» Task description:
Please copy exactly the line containing "R8: 560 (SIG1, SIG14) -> 560 (+3V3, SIG1)" and every line after it, through the last line of the records below, leaving out all pictures.

--- Given data Enclosed Below ---

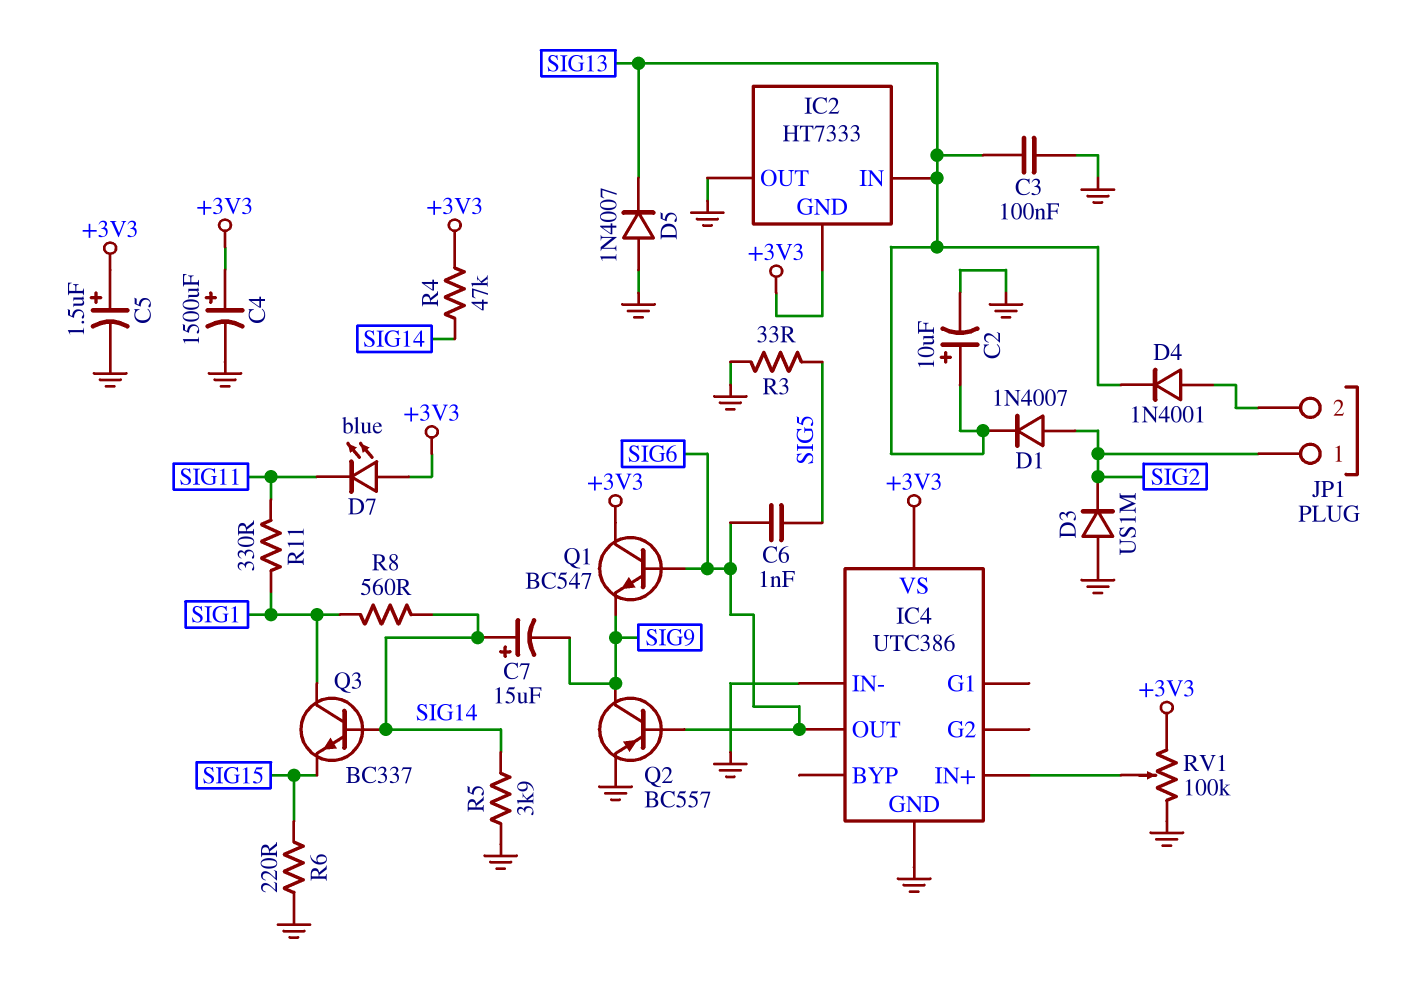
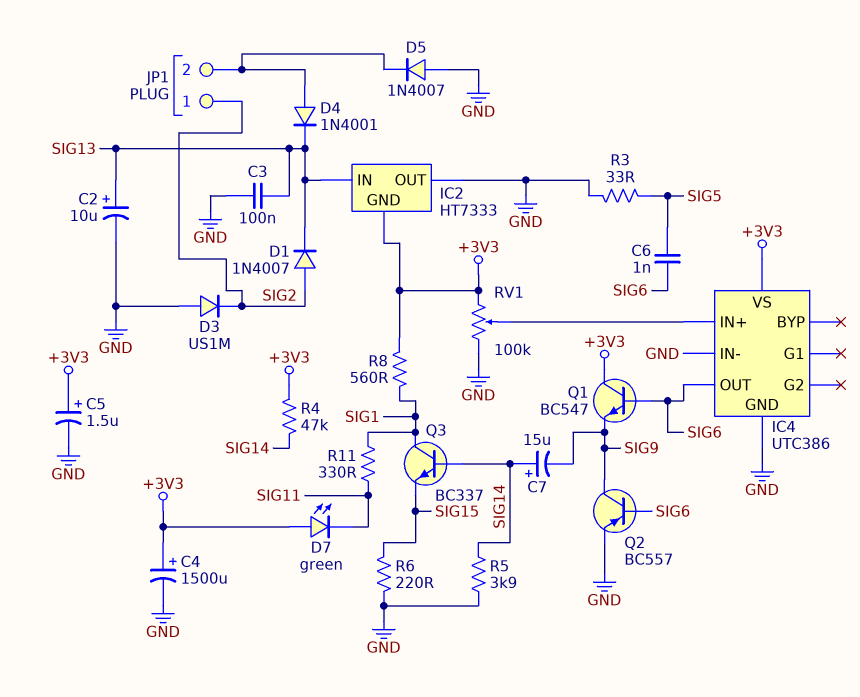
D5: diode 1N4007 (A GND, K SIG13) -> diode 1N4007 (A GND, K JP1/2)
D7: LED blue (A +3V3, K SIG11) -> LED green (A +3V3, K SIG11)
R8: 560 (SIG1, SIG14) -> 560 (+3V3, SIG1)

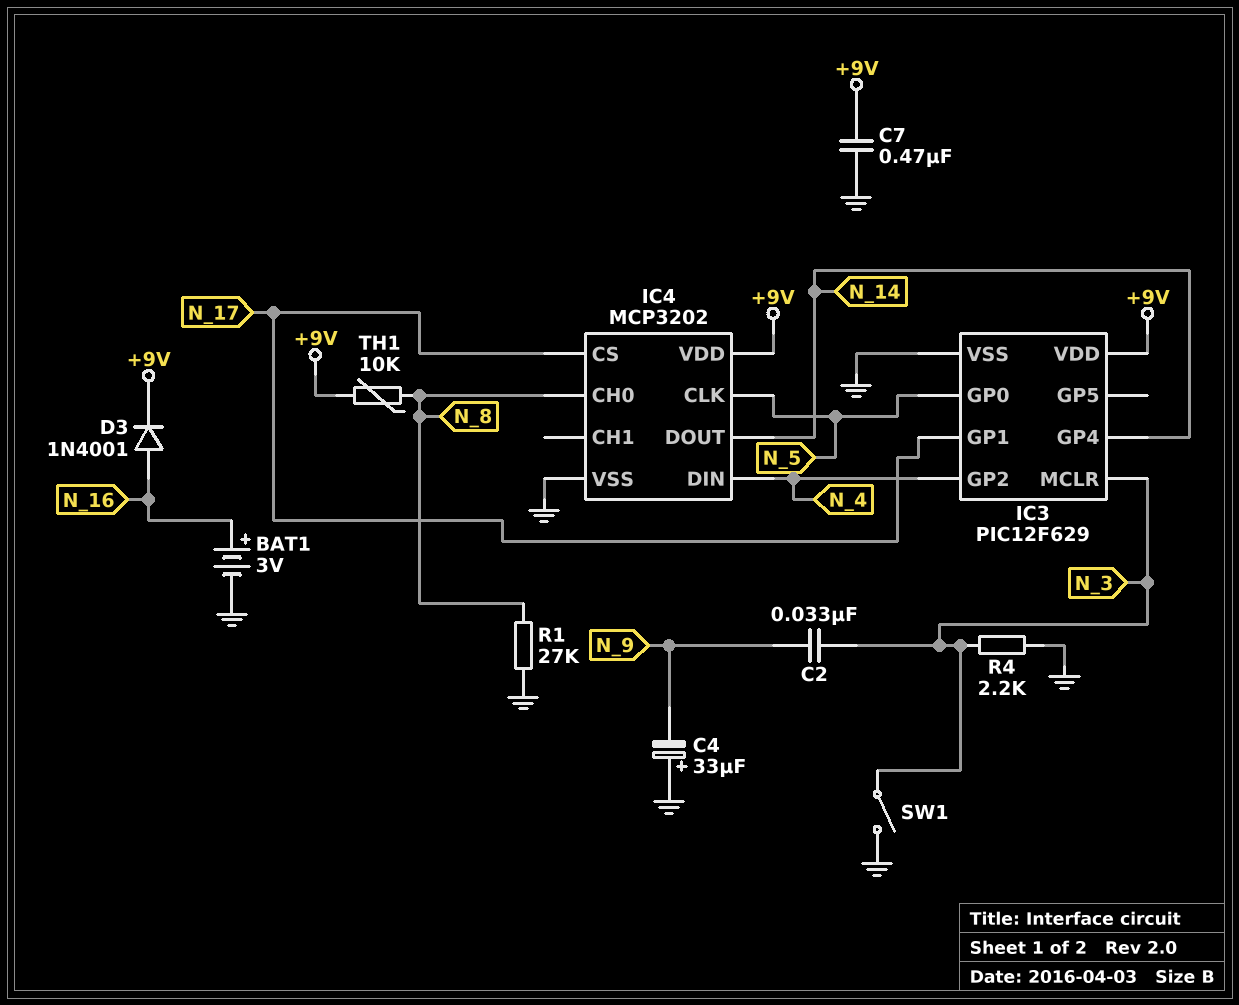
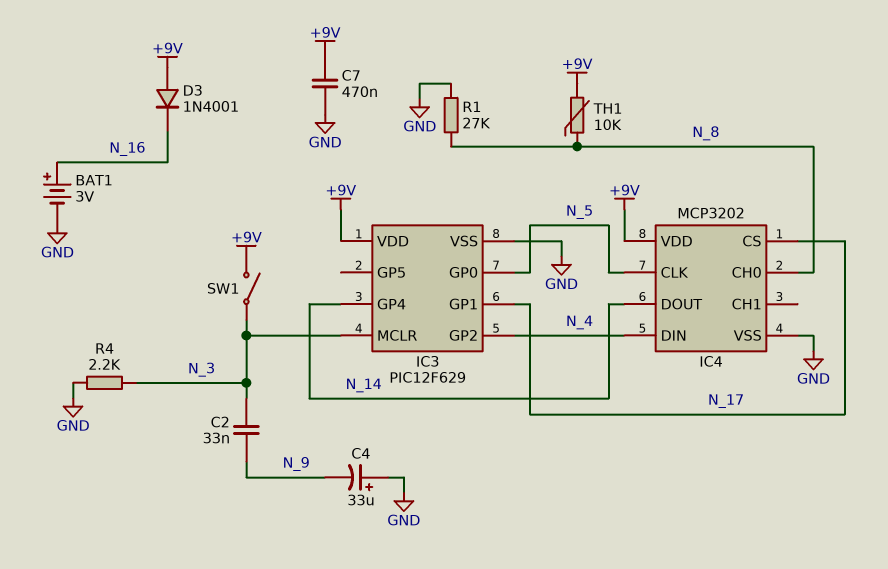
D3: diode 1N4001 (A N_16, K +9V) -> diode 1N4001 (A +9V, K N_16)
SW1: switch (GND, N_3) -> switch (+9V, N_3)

--- End of Enclosed Given data ---

» Result of the task:
R8: 560 (SIG1, SIG14) -> 560 (+3V3, SIG1)

D3: diode 1N4001 (A N_16, K +9V) -> diode 1N4001 (A +9V, K N_16)
SW1: switch (GND, N_3) -> switch (+9V, N_3)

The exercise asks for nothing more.